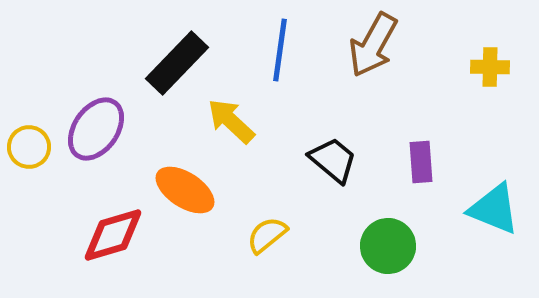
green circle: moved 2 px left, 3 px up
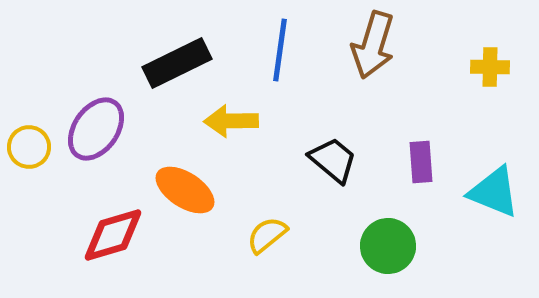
brown arrow: rotated 12 degrees counterclockwise
black rectangle: rotated 20 degrees clockwise
yellow arrow: rotated 44 degrees counterclockwise
cyan triangle: moved 17 px up
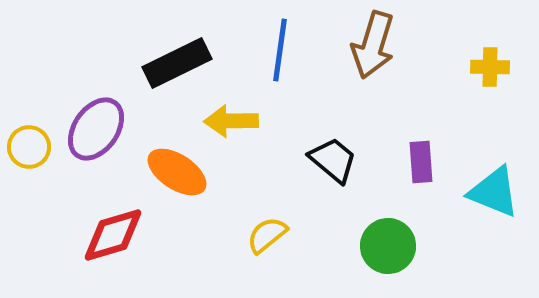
orange ellipse: moved 8 px left, 18 px up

::::

▶ [INSTRUCTION]
Reproduce every line of the data above word for word, omitting the pictures.

▶ [REPLY]
green circle: moved 2 px left, 3 px up
brown arrow: rotated 12 degrees counterclockwise
black rectangle: rotated 20 degrees clockwise
yellow arrow: rotated 44 degrees counterclockwise
cyan triangle: moved 17 px up
orange ellipse: moved 8 px left, 18 px up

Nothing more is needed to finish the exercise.